__To do__
Using the records below, copy every line that holds the string "none".

__Entries shown__
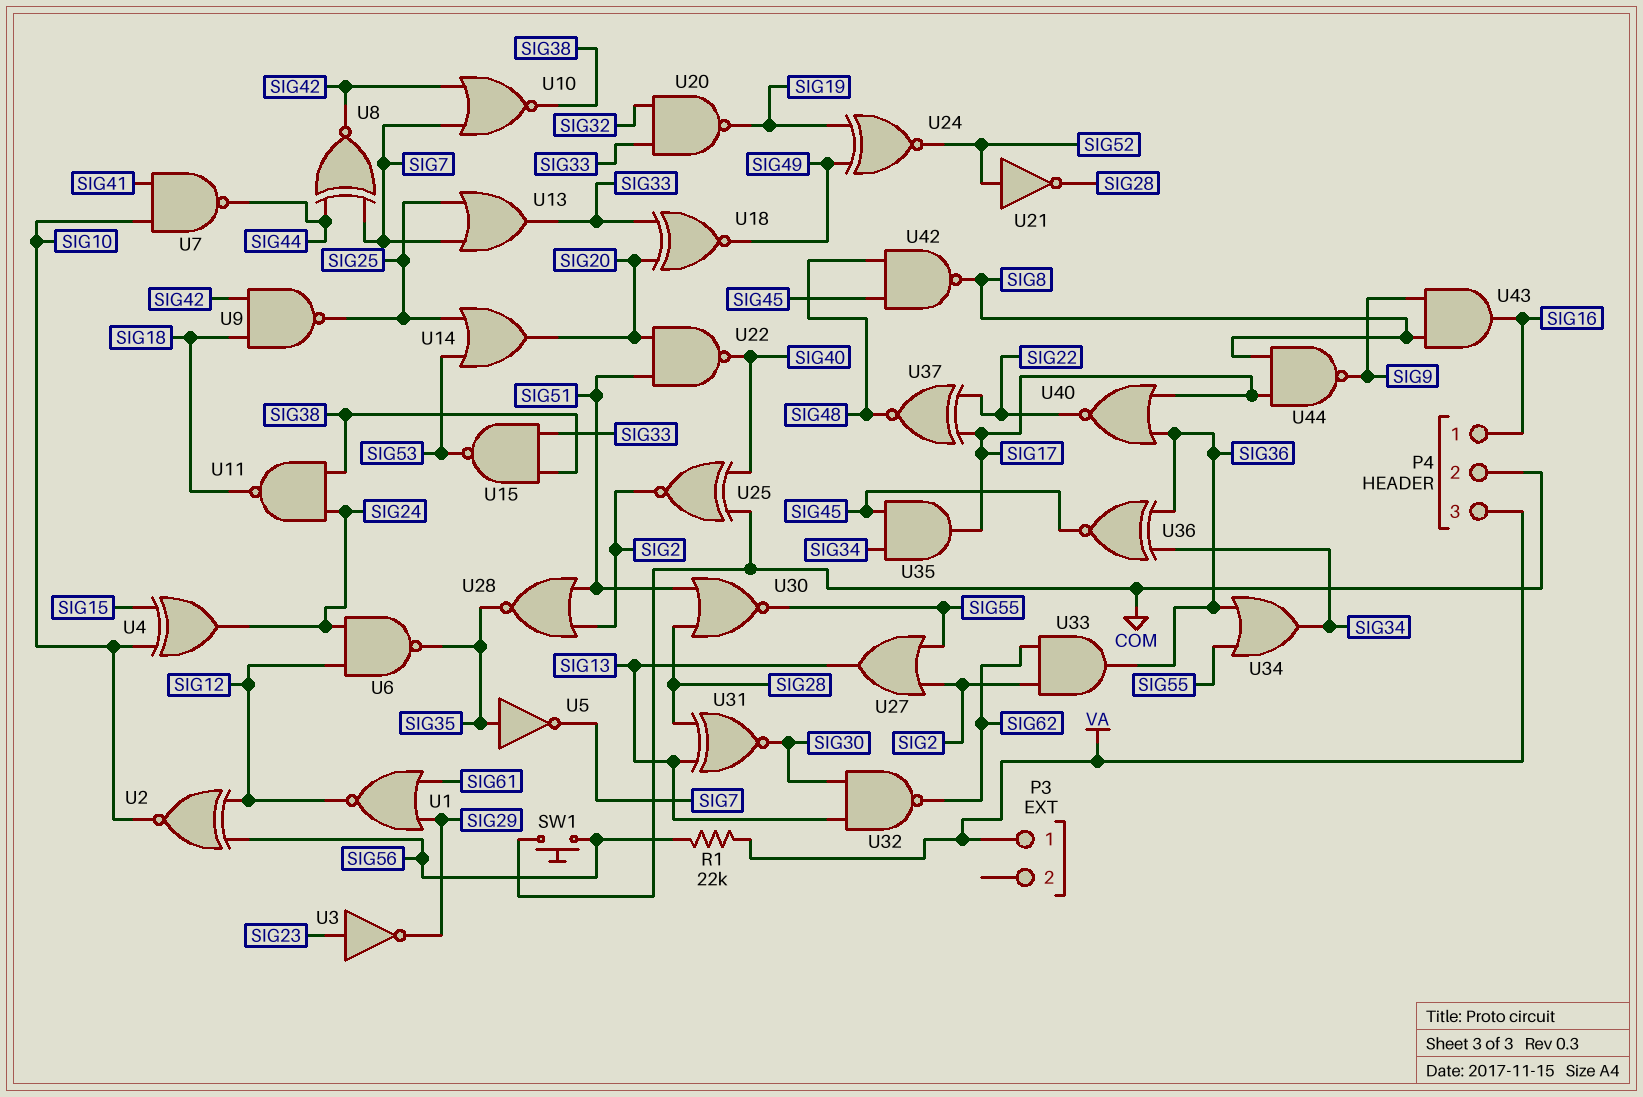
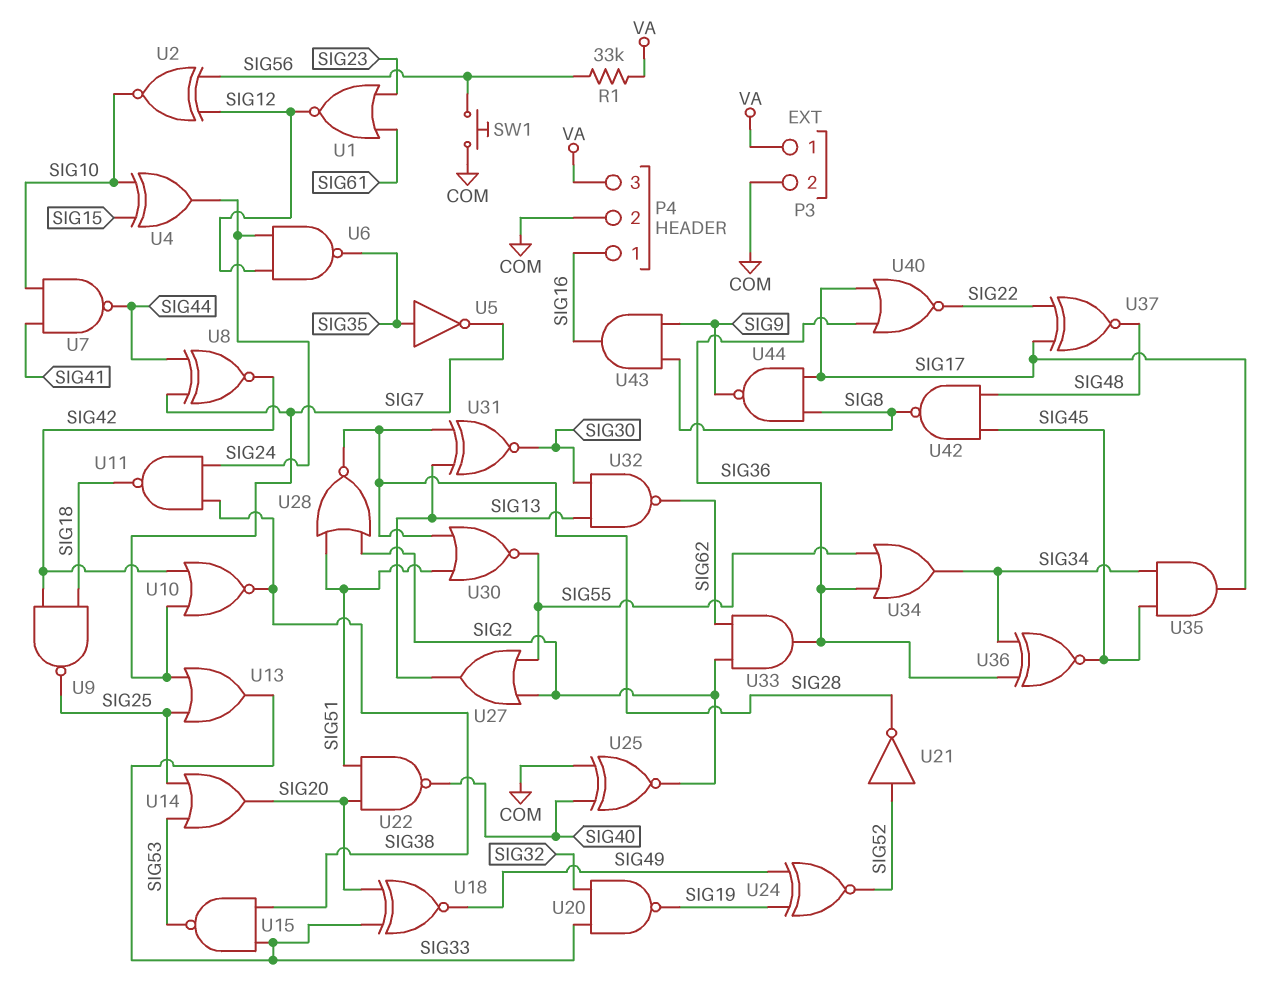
P3 pin 2: none -> COM
R1: 22k (SIG56, VA) -> 33k (SIG56, VA)
U1: NOR (in SIG29, in SIG61, out SIG12) -> NOR (in SIG23, in SIG61, out SIG12)
U3: NOT (in SIG23, out SIG29) -> none
U28: NOR (in SIG2, in SIG51, out SIG35) -> NOR (in SIG2, in SIG51, out SIG28)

__Response__
P3 pin 2: none -> COM
U3: NOT (in SIG23, out SIG29) -> none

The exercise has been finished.